▸ **Your goal**: An exact, word-for-word copy of the entries is required, beginning at the line that contains "green triangle: (470, 1152)" and ending at the last line, both included.

▸ **Available data**:
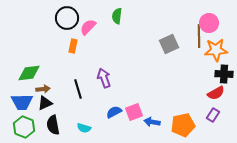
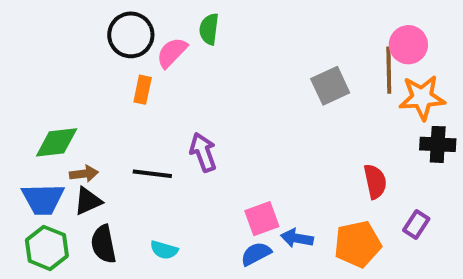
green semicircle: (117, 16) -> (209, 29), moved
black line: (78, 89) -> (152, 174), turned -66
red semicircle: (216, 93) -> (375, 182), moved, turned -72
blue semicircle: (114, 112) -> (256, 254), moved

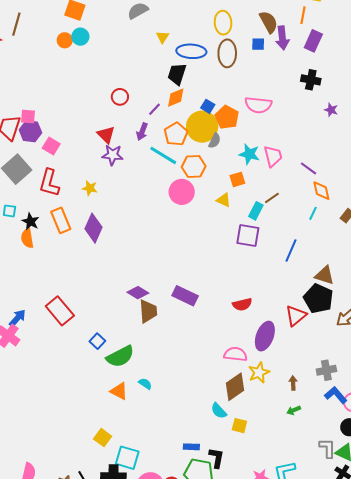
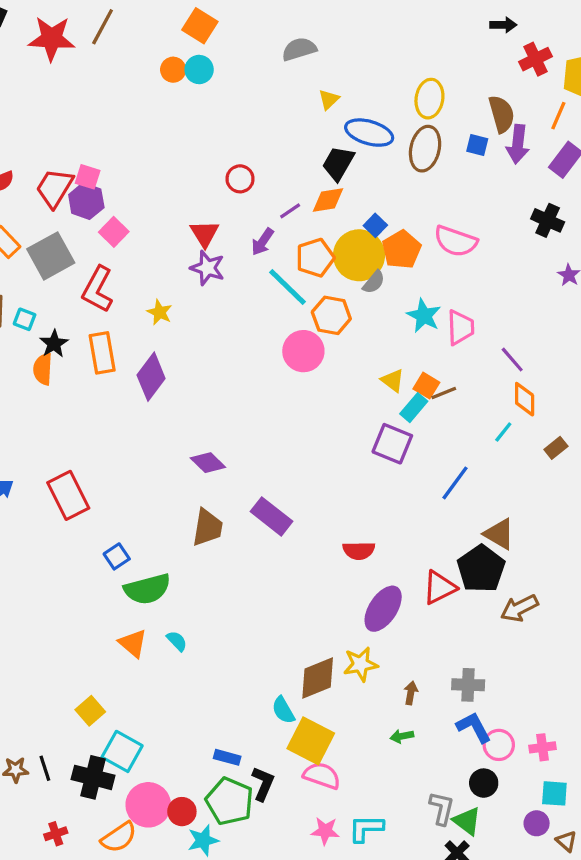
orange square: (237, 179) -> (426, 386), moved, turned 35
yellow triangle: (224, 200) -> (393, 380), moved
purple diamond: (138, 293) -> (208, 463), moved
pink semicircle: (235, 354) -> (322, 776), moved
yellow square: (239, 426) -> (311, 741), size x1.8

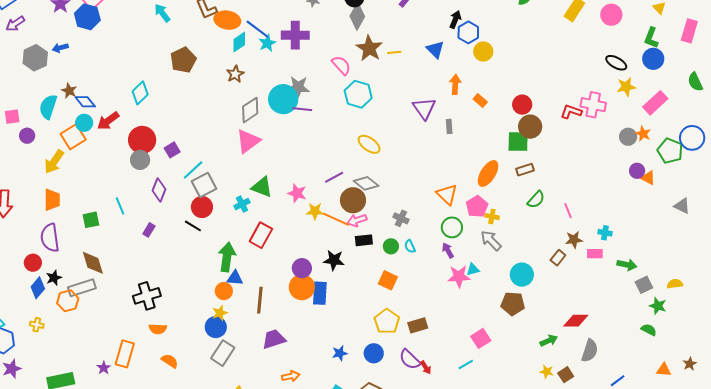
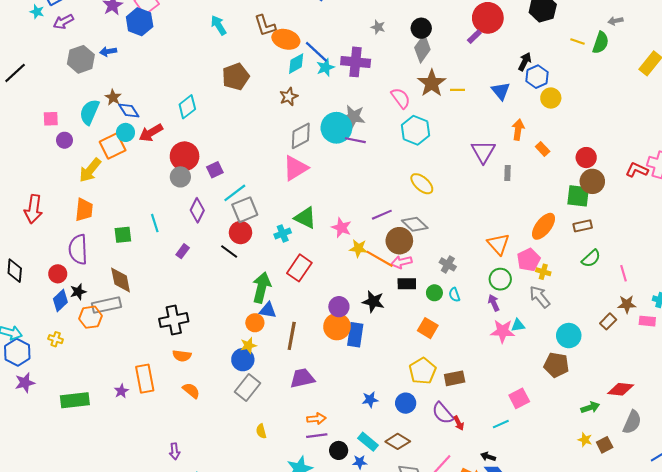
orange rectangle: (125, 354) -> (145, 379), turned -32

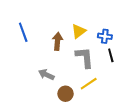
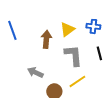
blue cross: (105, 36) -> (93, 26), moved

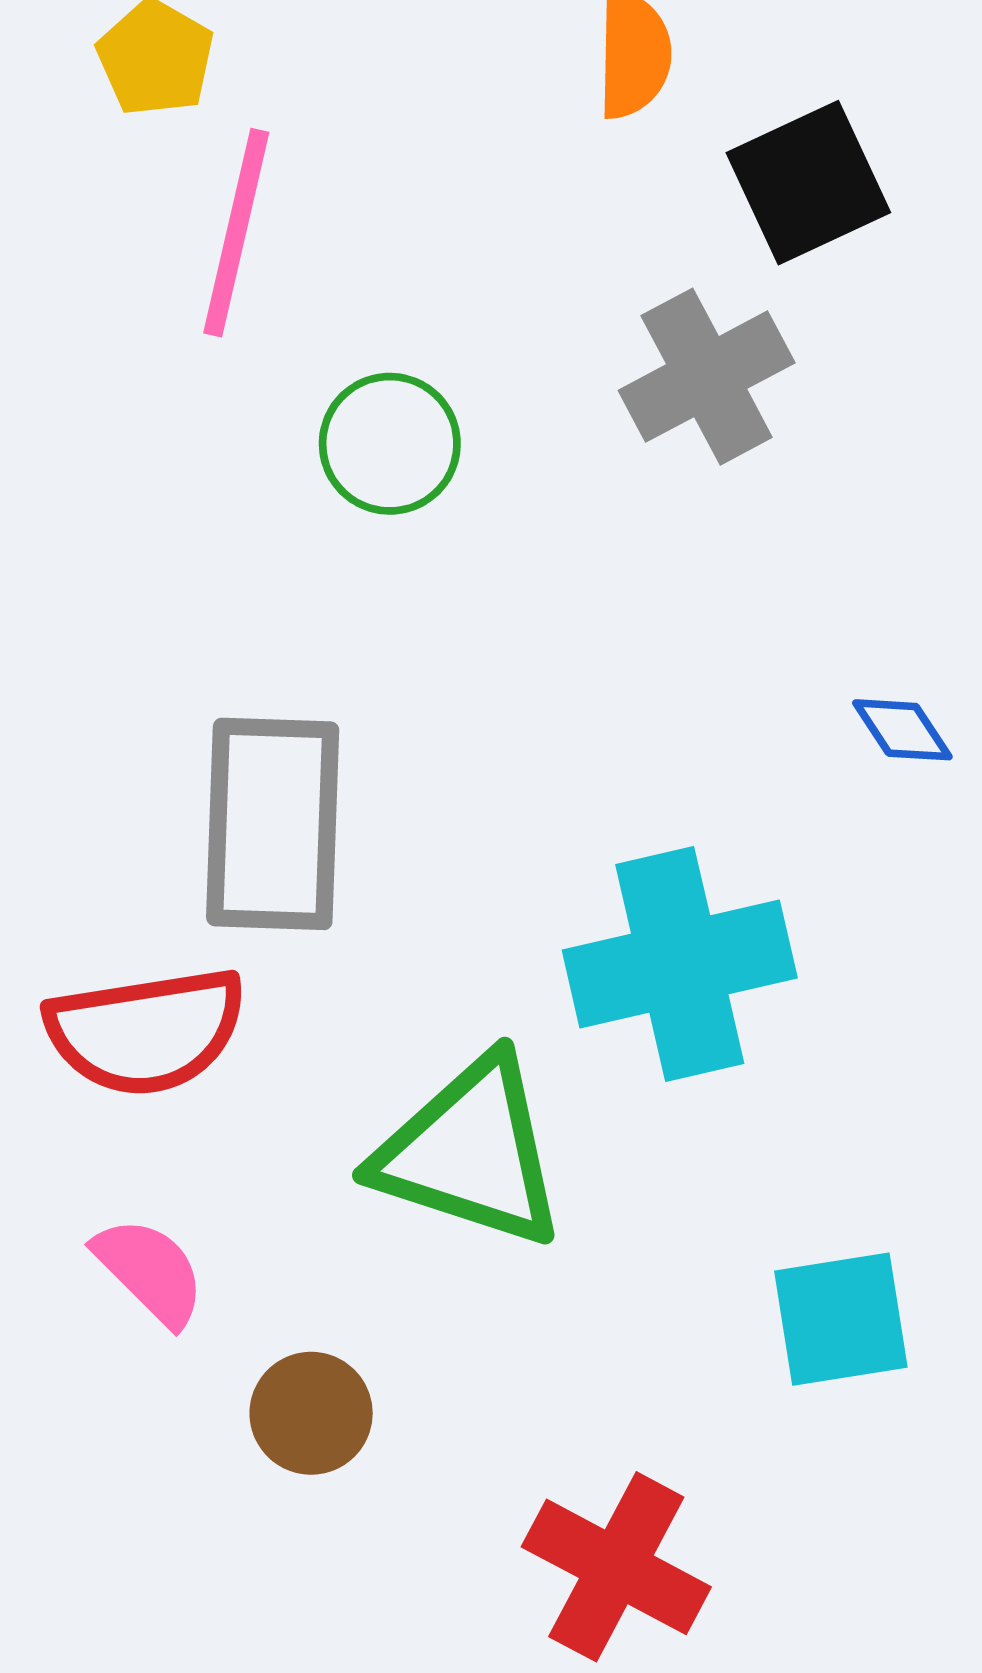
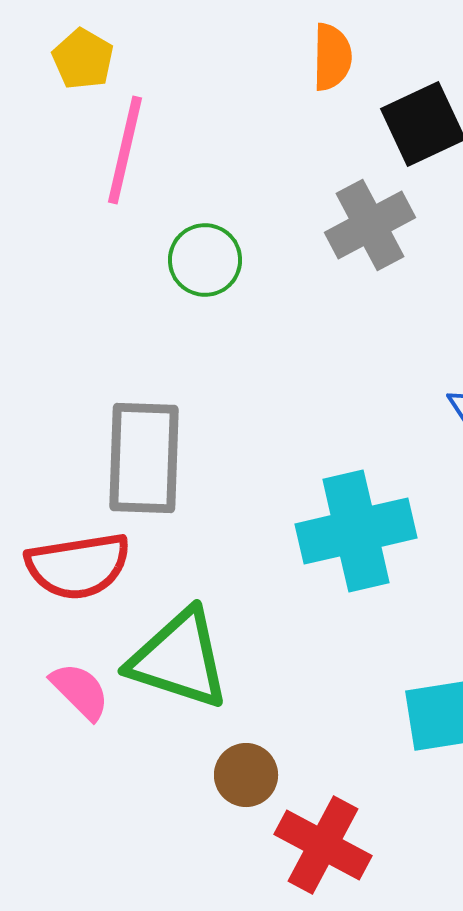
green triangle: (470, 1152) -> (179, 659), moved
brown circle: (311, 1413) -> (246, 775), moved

▸ **Exercise response**:
green triangle: (470, 1152) -> (179, 659), moved
brown circle: (311, 1413) -> (246, 775), moved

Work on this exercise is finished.